* Record extracts *
# # # # #
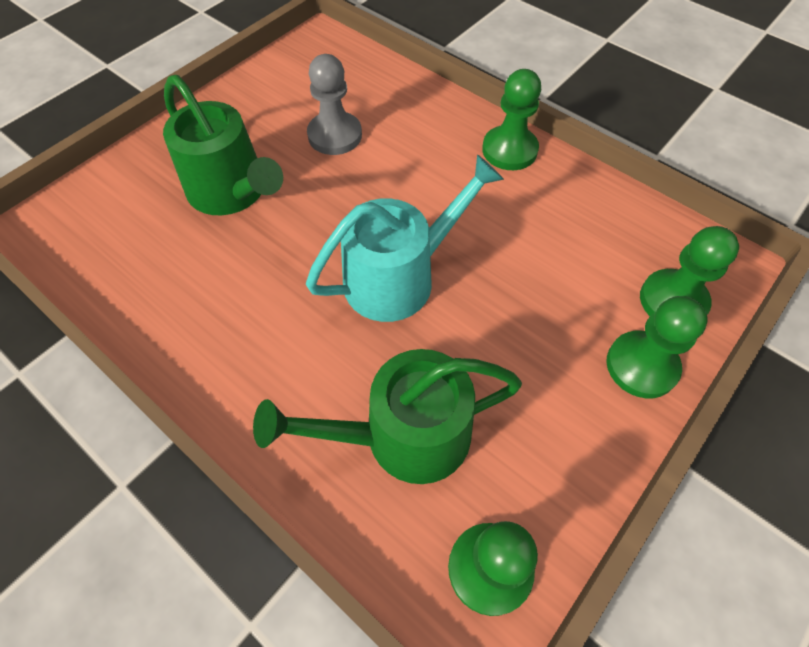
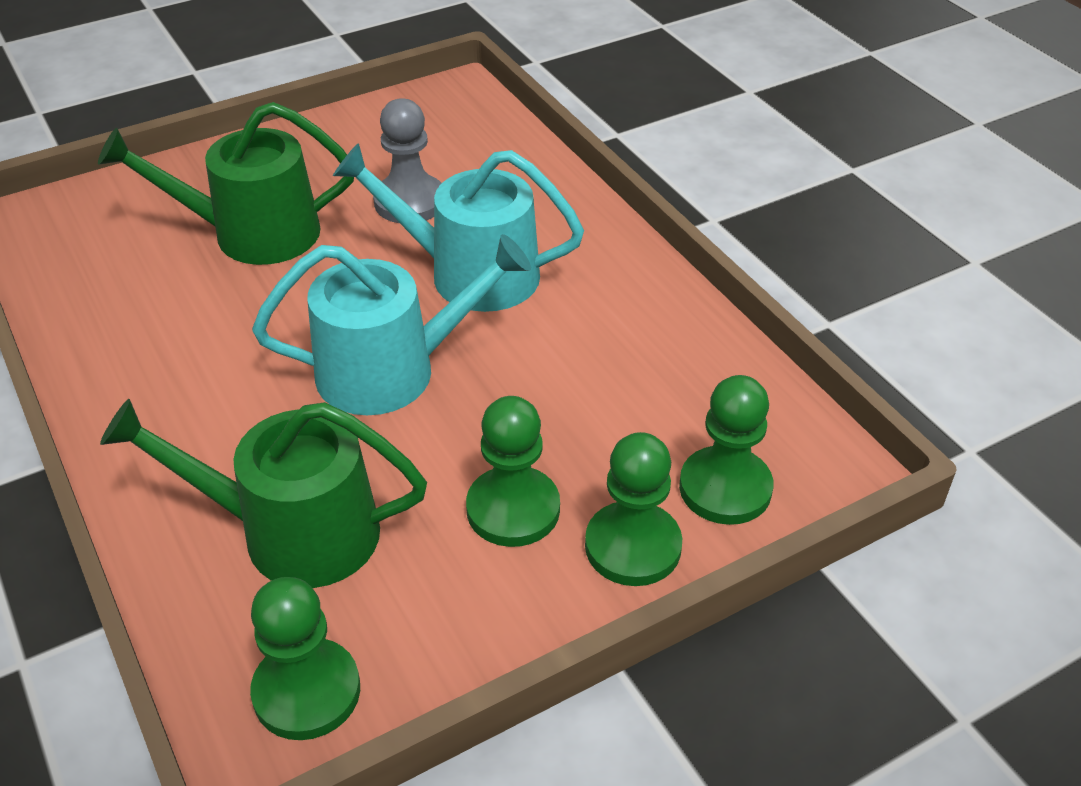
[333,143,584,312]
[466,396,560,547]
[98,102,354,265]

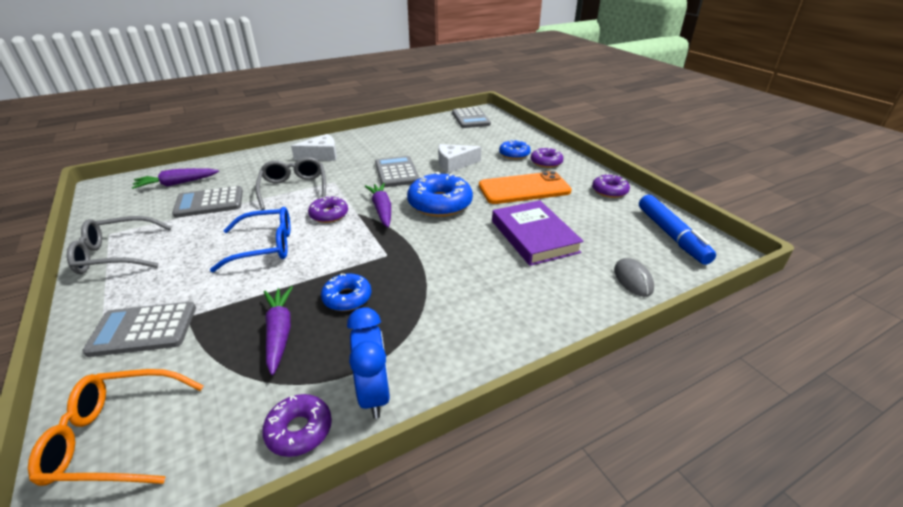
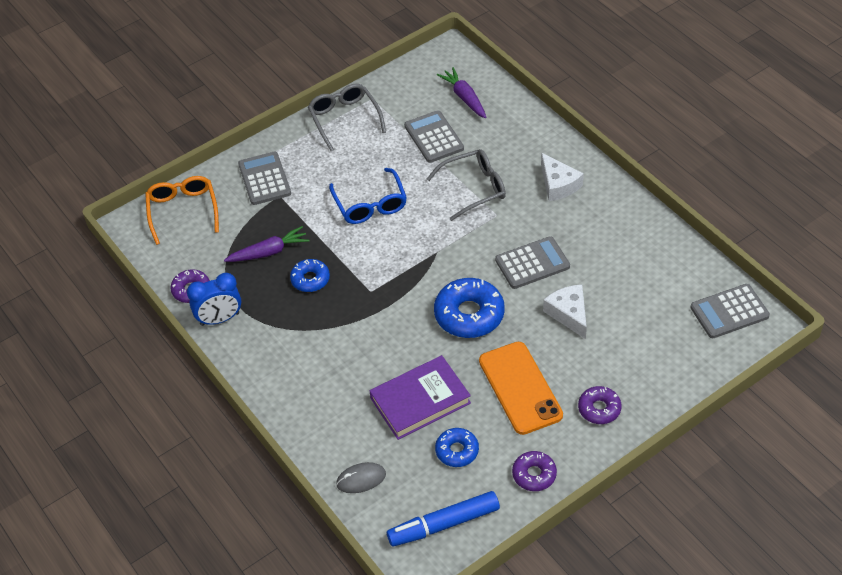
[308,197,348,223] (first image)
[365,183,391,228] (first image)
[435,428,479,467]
# # # # #
* Activity *
Find the string "first" in the entries above. Copy each line where it occurs.

* Output below *
[308,197,348,223] (first image)
[365,183,391,228] (first image)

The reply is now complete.